Collected data entries:
▼
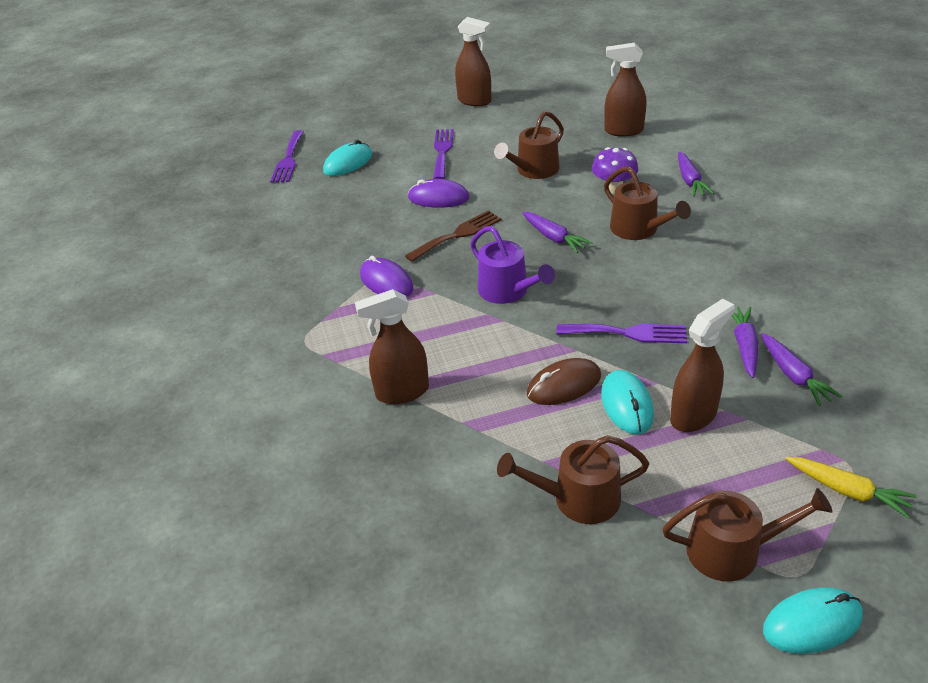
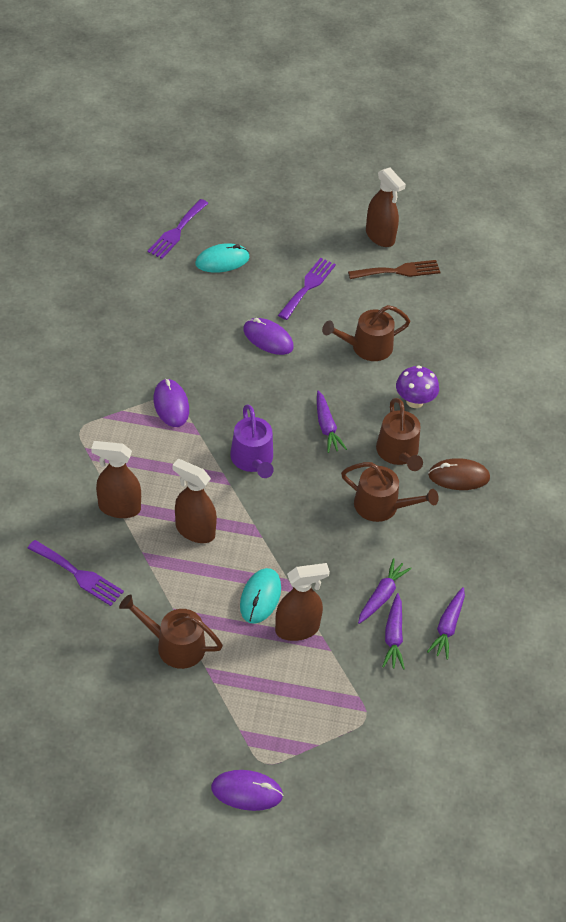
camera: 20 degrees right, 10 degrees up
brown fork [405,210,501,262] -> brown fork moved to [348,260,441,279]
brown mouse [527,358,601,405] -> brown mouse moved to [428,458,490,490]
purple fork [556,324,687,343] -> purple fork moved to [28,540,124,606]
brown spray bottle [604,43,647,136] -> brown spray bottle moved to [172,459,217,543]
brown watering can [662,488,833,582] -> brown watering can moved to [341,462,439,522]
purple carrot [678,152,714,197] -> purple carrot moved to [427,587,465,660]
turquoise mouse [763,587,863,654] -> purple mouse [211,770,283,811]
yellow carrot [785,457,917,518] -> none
▲
▼
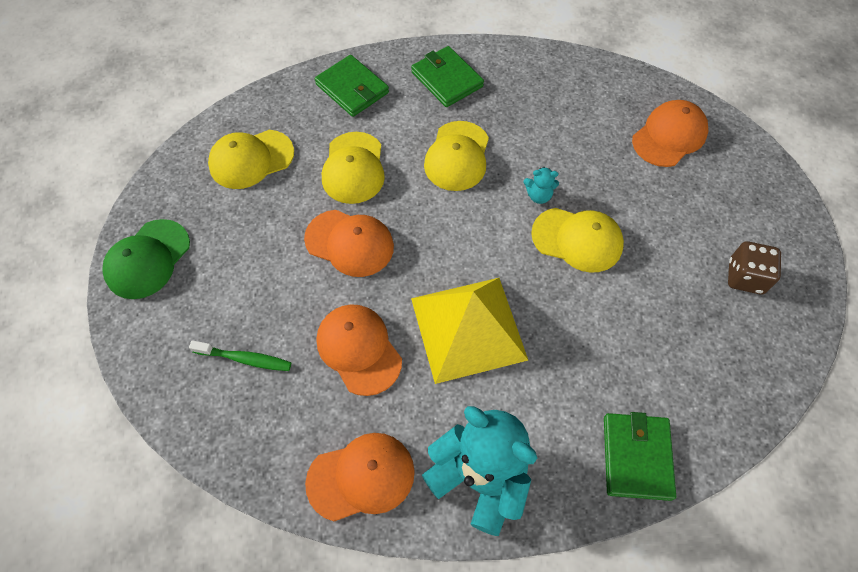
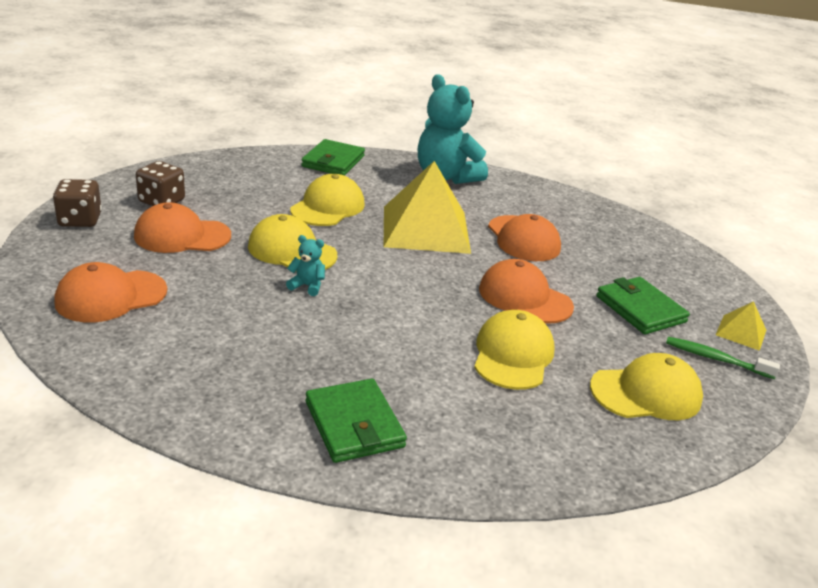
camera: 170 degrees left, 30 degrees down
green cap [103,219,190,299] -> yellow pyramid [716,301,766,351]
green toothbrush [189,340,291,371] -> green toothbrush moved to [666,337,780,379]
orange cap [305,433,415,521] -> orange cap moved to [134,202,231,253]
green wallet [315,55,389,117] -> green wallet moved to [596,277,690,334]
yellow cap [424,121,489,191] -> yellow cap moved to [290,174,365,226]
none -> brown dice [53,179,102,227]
▲
▼
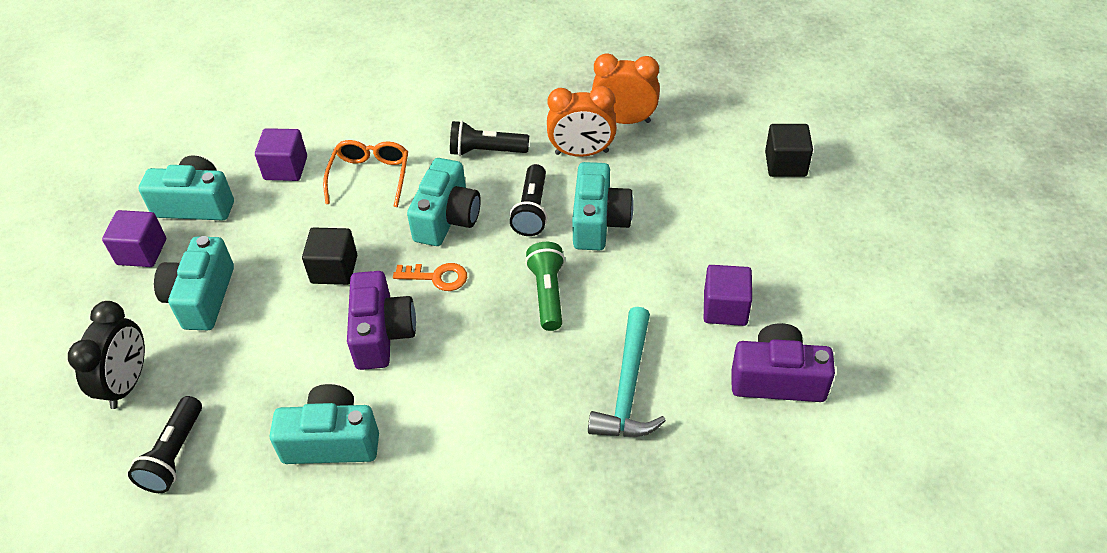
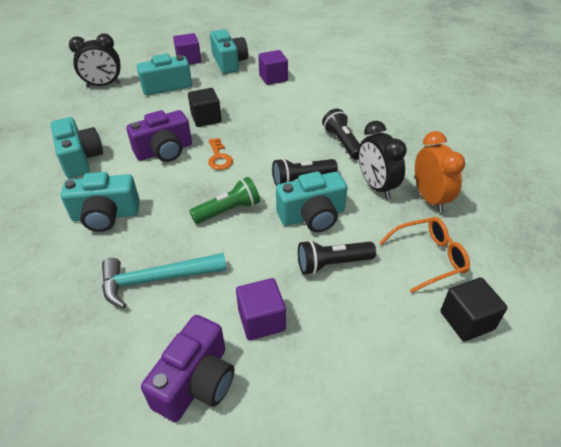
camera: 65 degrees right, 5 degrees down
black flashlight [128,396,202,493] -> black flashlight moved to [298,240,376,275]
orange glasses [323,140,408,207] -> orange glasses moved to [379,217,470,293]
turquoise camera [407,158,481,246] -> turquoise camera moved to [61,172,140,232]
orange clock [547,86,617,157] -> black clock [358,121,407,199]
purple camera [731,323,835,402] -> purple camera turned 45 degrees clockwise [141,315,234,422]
▲
Task item: Report back every line of the entries in which "brown" occurs.

Answer below:
brown fork [405,210,501,262] -> brown fork moved to [348,260,441,279]
brown mouse [527,358,601,405] -> brown mouse moved to [428,458,490,490]
brown spray bottle [604,43,647,136] -> brown spray bottle moved to [172,459,217,543]
brown watering can [662,488,833,582] -> brown watering can moved to [341,462,439,522]
none -> brown dice [53,179,102,227]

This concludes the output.